*** Begin section ***
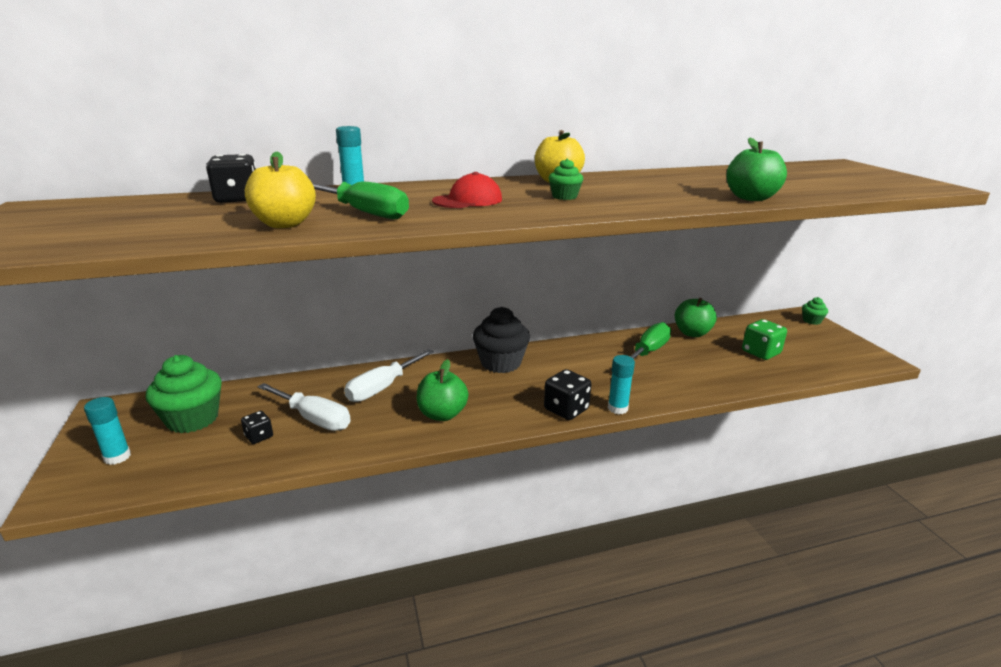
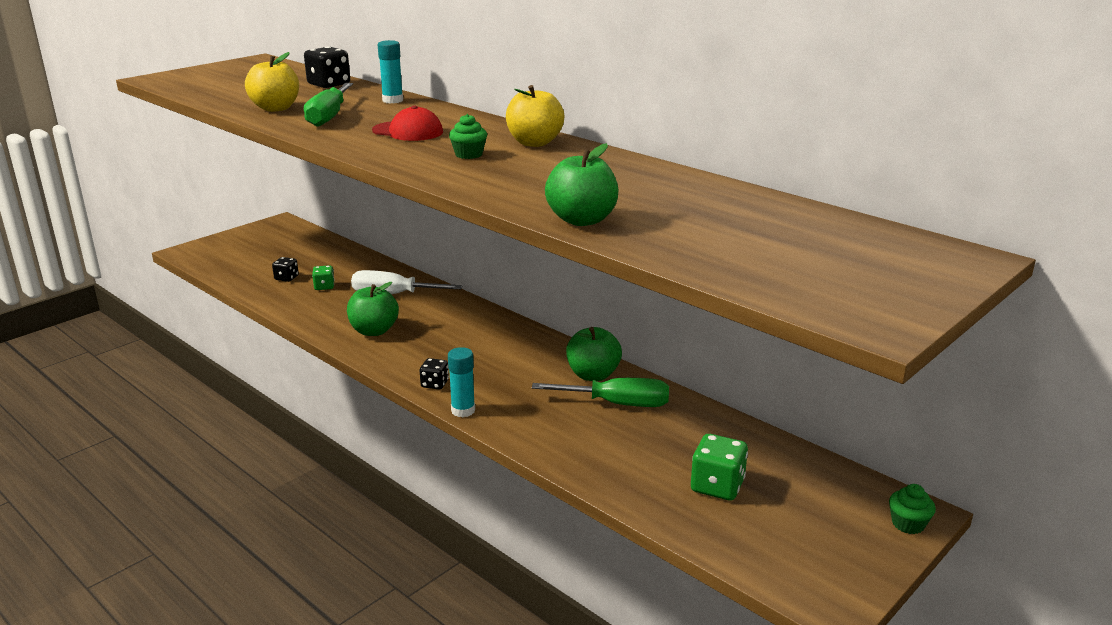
camera: 60 degrees right, 0 degrees up
turquoise glue stick [84,397,131,465] -> none
green cupcake [146,355,222,433] -> none
white screwdriver [258,383,351,431] -> green dice [312,265,334,290]
black cupcake [473,307,530,373] -> none
black dice [544,369,591,420] -> black dice [420,358,449,390], size x0.59
green apple [675,298,717,337] -> green apple moved to [566,327,622,381]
*** End section ***
Problem description
A verbatim copy of every record above is required, with all pictures omitted.

Answer to this task
camera: 60 degrees right, 0 degrees up
turquoise glue stick [84,397,131,465] -> none
green cupcake [146,355,222,433] -> none
white screwdriver [258,383,351,431] -> green dice [312,265,334,290]
black cupcake [473,307,530,373] -> none
black dice [544,369,591,420] -> black dice [420,358,449,390], size x0.59
green apple [675,298,717,337] -> green apple moved to [566,327,622,381]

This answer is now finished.